◆ WHAT THE EXERCISE ASKS ◆
Reproduce the records below exactly, but only between the lines holding "blue star: (83, 122) -> (77, 85), moved" and "purple star: (90, 161)", inclusive.

**** EXERCISE INPUTS

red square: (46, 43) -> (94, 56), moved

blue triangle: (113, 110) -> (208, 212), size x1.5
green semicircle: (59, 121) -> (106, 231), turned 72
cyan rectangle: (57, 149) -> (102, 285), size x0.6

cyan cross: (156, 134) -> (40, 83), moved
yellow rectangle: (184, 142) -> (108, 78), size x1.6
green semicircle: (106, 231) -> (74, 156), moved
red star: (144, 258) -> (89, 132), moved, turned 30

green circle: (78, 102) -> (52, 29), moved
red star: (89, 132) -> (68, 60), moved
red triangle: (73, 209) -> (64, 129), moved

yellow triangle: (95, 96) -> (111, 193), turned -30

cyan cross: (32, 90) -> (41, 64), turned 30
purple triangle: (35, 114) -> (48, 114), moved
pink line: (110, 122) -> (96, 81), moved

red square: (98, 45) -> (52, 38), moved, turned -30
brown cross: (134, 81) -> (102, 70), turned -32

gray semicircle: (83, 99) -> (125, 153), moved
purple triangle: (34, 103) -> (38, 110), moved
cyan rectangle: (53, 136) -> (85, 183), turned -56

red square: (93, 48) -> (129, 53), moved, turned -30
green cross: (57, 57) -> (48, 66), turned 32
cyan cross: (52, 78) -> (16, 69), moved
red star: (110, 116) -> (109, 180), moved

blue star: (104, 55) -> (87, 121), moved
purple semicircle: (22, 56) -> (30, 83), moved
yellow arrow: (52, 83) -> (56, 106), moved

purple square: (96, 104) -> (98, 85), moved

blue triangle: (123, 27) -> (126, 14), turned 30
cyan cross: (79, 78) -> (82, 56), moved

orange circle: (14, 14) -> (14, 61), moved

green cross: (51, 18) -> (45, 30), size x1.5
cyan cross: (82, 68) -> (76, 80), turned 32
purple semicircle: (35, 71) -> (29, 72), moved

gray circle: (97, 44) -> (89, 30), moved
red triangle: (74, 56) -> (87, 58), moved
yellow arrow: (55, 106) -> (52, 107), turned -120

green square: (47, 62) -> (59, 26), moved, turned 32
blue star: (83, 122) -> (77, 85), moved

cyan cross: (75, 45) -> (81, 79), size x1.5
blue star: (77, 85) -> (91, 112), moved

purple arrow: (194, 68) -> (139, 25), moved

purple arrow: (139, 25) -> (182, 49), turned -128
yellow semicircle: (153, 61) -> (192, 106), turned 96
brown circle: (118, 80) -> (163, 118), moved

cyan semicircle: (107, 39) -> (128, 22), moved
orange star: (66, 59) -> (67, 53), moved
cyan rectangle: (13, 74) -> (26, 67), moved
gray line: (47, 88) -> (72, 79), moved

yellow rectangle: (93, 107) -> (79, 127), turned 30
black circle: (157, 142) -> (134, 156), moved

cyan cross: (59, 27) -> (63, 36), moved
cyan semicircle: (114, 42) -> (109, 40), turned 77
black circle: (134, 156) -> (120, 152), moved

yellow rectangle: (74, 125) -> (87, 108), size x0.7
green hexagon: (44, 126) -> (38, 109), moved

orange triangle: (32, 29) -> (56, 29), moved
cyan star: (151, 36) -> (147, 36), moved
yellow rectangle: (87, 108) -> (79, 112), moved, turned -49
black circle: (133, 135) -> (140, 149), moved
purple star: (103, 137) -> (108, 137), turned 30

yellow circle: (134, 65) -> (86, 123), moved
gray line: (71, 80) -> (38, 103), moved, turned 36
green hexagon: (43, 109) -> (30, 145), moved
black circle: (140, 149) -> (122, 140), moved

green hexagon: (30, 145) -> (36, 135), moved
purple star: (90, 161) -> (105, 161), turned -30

********
**** EXERCISE INPUTS

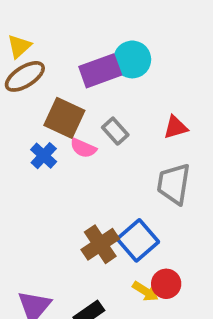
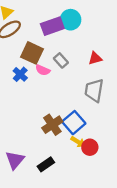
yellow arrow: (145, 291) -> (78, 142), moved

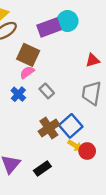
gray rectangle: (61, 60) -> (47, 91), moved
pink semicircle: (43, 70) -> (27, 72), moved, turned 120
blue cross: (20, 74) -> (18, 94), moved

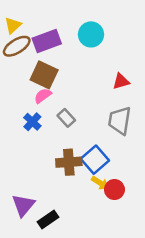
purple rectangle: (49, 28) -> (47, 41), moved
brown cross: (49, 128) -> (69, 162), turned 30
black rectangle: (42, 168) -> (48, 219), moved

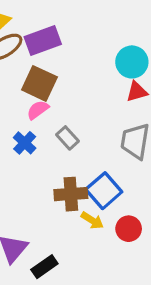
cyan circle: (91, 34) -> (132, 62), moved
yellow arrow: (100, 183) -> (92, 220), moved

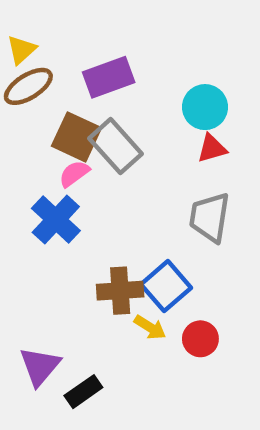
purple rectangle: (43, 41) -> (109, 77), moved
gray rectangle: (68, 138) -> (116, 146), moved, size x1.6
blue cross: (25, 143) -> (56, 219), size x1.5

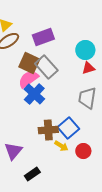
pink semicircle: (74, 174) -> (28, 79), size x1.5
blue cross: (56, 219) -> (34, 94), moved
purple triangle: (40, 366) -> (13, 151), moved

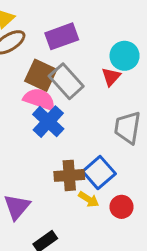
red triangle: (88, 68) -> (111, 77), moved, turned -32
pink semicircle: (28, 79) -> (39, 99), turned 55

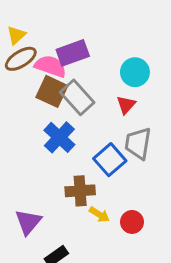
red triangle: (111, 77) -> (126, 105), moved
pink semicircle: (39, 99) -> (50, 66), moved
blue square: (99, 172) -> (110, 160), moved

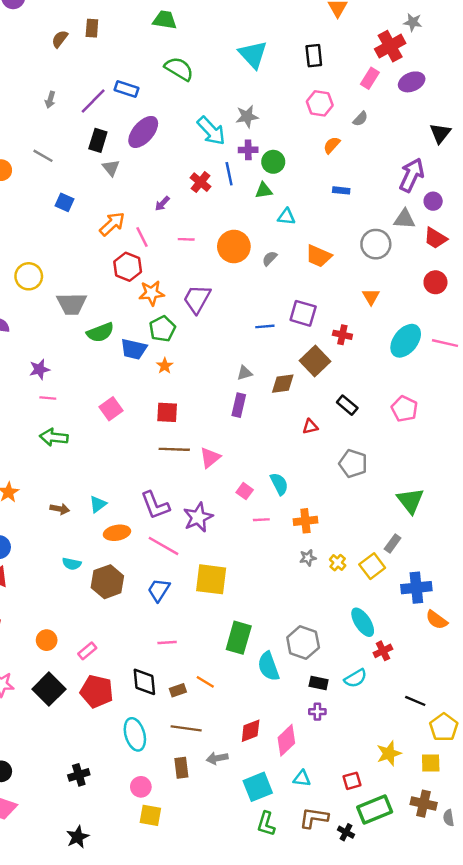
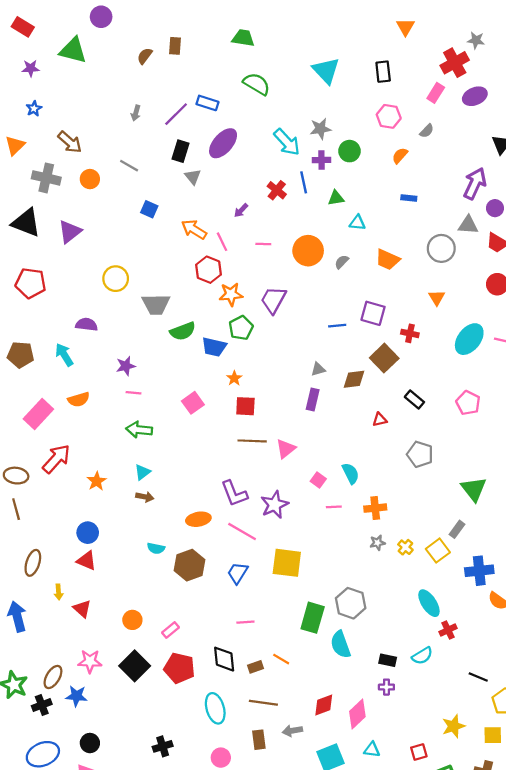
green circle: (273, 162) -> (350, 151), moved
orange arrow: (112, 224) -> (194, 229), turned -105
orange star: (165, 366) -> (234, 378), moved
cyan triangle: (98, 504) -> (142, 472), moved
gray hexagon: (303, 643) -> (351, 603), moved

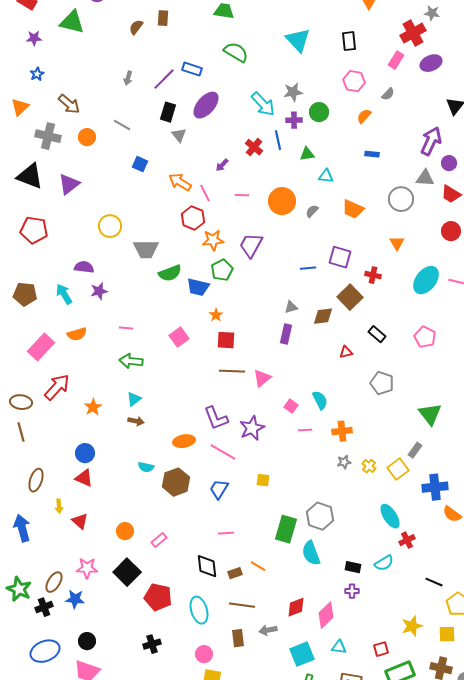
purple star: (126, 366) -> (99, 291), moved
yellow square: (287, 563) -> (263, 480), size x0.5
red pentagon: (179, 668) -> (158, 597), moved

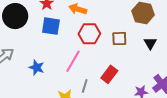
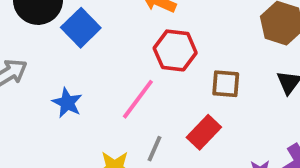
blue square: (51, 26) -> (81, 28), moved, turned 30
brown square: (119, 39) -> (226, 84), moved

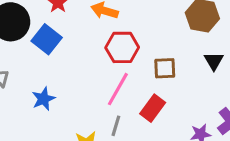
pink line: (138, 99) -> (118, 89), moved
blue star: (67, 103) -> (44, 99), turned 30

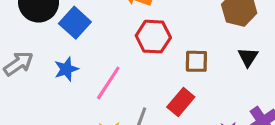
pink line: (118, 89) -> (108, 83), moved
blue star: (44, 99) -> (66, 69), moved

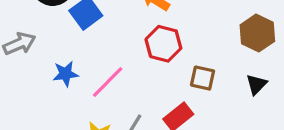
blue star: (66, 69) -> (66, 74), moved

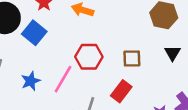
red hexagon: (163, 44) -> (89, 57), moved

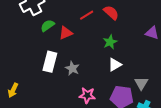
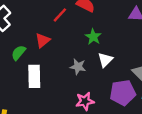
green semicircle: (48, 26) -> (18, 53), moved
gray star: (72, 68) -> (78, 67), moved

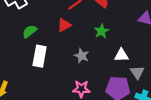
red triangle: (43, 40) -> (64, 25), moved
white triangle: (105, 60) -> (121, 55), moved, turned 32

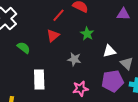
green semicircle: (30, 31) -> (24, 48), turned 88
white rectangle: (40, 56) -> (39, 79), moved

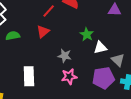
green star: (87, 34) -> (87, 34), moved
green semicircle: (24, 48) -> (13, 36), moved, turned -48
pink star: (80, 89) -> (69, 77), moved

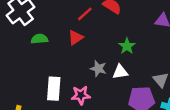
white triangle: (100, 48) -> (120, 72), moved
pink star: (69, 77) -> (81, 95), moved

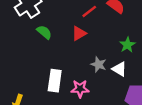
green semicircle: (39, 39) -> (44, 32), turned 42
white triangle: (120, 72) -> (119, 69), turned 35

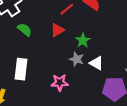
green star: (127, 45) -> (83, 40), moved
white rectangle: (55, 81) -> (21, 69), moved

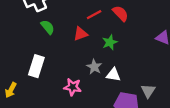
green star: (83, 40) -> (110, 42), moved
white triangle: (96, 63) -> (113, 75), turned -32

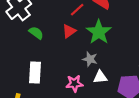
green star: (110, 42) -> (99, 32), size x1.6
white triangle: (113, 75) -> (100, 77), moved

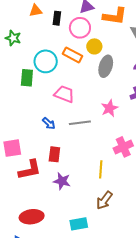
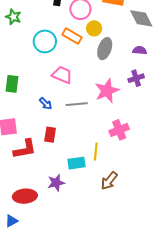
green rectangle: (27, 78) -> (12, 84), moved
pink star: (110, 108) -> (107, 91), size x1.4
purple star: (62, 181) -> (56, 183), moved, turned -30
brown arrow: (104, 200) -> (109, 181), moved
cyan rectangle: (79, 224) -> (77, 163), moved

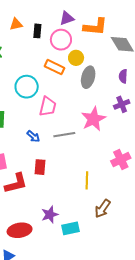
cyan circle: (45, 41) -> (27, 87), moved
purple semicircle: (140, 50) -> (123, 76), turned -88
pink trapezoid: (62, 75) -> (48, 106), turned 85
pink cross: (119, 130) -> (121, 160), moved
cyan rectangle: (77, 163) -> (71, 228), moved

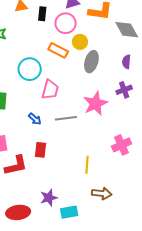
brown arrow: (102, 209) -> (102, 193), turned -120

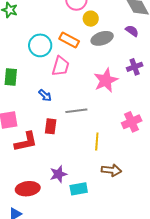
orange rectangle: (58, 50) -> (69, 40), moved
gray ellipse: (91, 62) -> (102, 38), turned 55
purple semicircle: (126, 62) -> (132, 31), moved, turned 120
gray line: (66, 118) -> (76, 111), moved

********

◆ EXERCISE RESULT ◆
blue star: (83, 122) -> (77, 85), moved

cyan cross: (75, 45) -> (81, 79), size x1.5
blue star: (77, 85) -> (91, 112), moved

purple arrow: (194, 68) -> (139, 25), moved

purple arrow: (139, 25) -> (182, 49), turned -128
yellow semicircle: (153, 61) -> (192, 106), turned 96
brown circle: (118, 80) -> (163, 118), moved

cyan semicircle: (107, 39) -> (128, 22), moved
orange star: (66, 59) -> (67, 53), moved
cyan rectangle: (13, 74) -> (26, 67), moved
gray line: (47, 88) -> (72, 79), moved

yellow rectangle: (93, 107) -> (79, 127), turned 30
black circle: (157, 142) -> (134, 156), moved

cyan cross: (59, 27) -> (63, 36), moved
cyan semicircle: (114, 42) -> (109, 40), turned 77
black circle: (134, 156) -> (120, 152), moved

yellow rectangle: (74, 125) -> (87, 108), size x0.7
green hexagon: (44, 126) -> (38, 109), moved

orange triangle: (32, 29) -> (56, 29), moved
cyan star: (151, 36) -> (147, 36), moved
yellow rectangle: (87, 108) -> (79, 112), moved, turned -49
black circle: (133, 135) -> (140, 149), moved
purple star: (103, 137) -> (108, 137), turned 30

yellow circle: (134, 65) -> (86, 123), moved
gray line: (71, 80) -> (38, 103), moved, turned 36
green hexagon: (43, 109) -> (30, 145), moved
black circle: (140, 149) -> (122, 140), moved

green hexagon: (30, 145) -> (36, 135), moved
purple star: (90, 161) -> (105, 161), turned -30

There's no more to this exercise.